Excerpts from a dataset
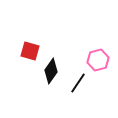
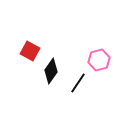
red square: rotated 12 degrees clockwise
pink hexagon: moved 1 px right
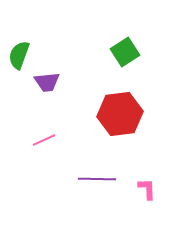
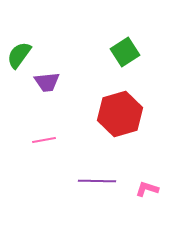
green semicircle: rotated 16 degrees clockwise
red hexagon: rotated 9 degrees counterclockwise
pink line: rotated 15 degrees clockwise
purple line: moved 2 px down
pink L-shape: rotated 70 degrees counterclockwise
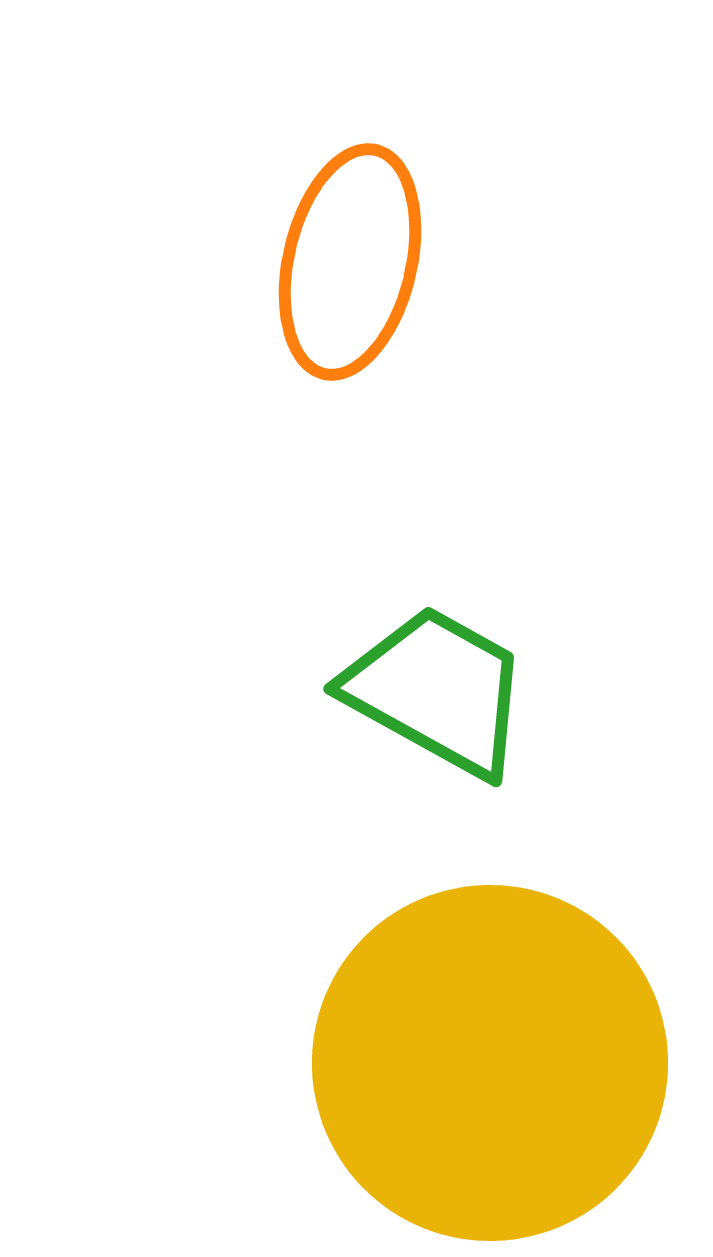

=== WHAT THE EXERCISE ASKS ===
Repeat every record exactly, but not the pictures.

=== EXERCISE OUTPUT ===
red square: rotated 12 degrees clockwise
pink hexagon: moved 1 px right
green semicircle: rotated 16 degrees clockwise
red hexagon: rotated 9 degrees counterclockwise
pink line: rotated 15 degrees clockwise
purple line: moved 2 px down
pink L-shape: rotated 70 degrees counterclockwise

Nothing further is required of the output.